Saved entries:
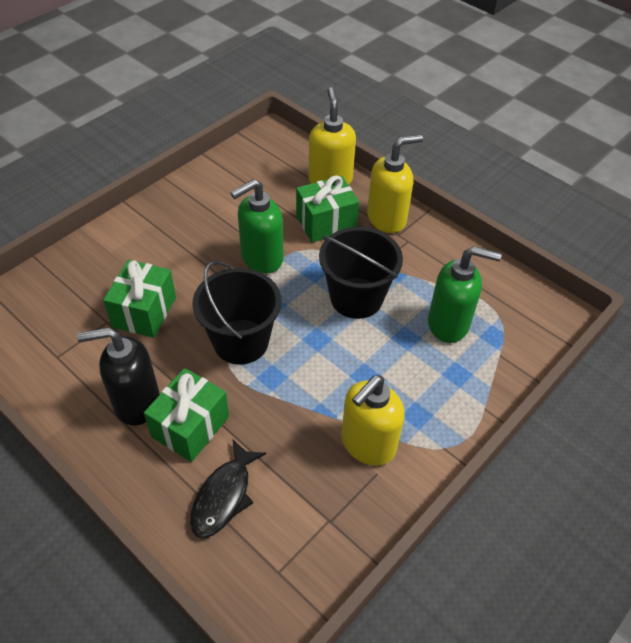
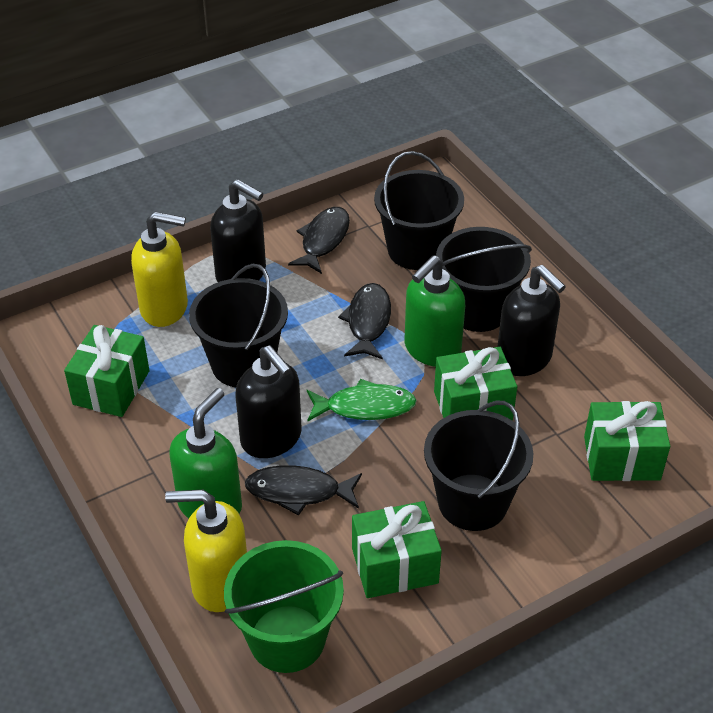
black bucket: 2 -> 4
black fish: 1 -> 3
black soap dispenser: 1 -> 3
green bucket: 0 -> 1
green fish: 0 -> 1
green gift: 3 -> 4
yellow soap dispenser: 3 -> 2

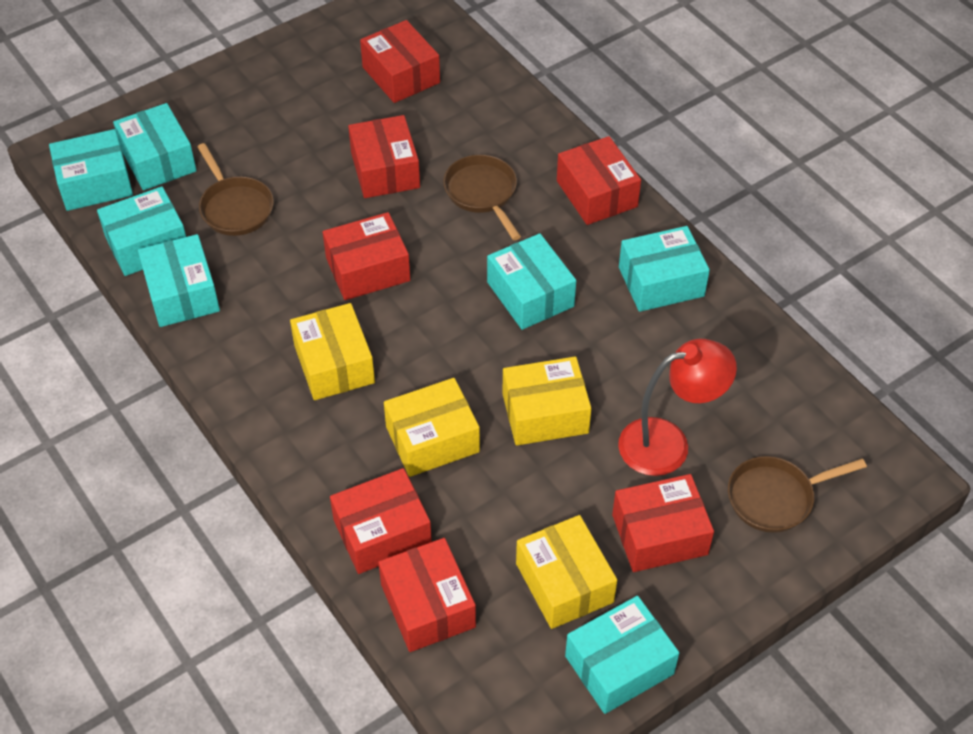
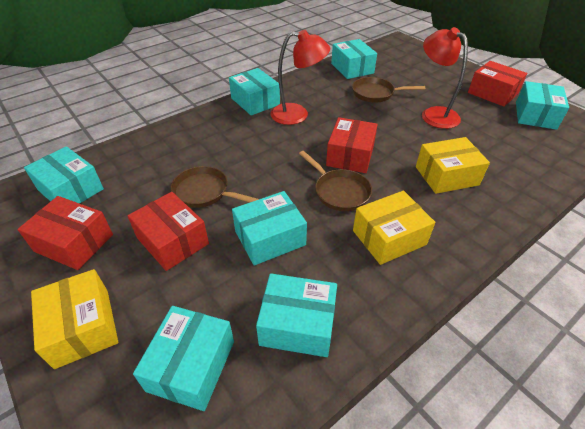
red box: 7 -> 4
red lamp: 1 -> 2
yellow box: 4 -> 3

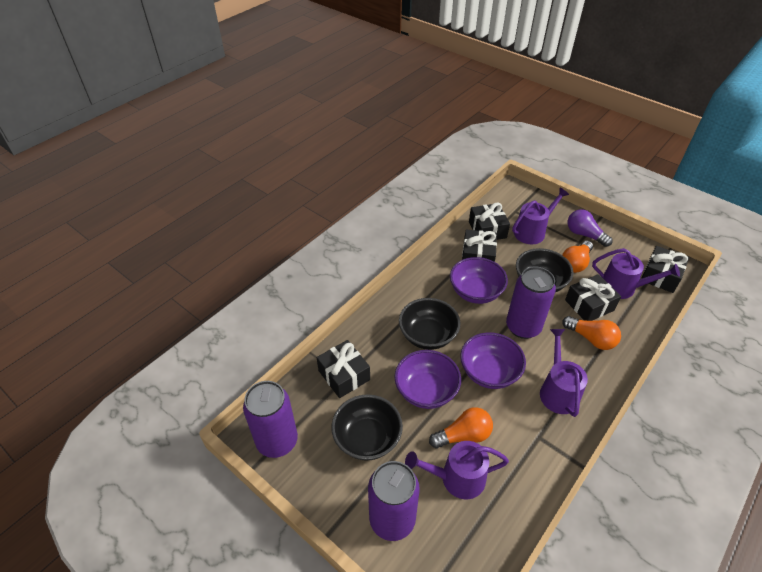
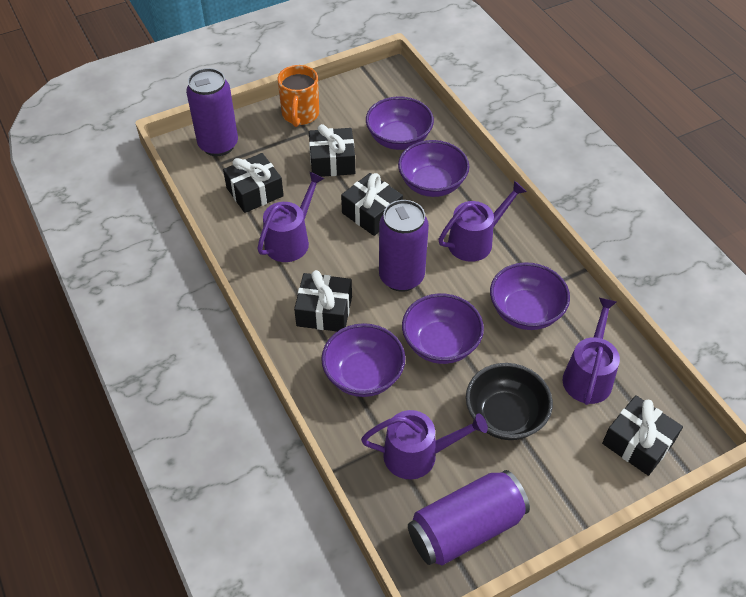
black bowl: 3 -> 1
orange light bulb: 3 -> 0
orange mug: 0 -> 1
purple bowl: 3 -> 5
purple light bulb: 1 -> 0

# WHAT YOU HAVE TO DO:
Scan the lines above for the word "yellow" and copy every one where it occurs.

# YOUR RESPONSE:
yellow soap dispenser: 3 -> 2
yellow box: 4 -> 3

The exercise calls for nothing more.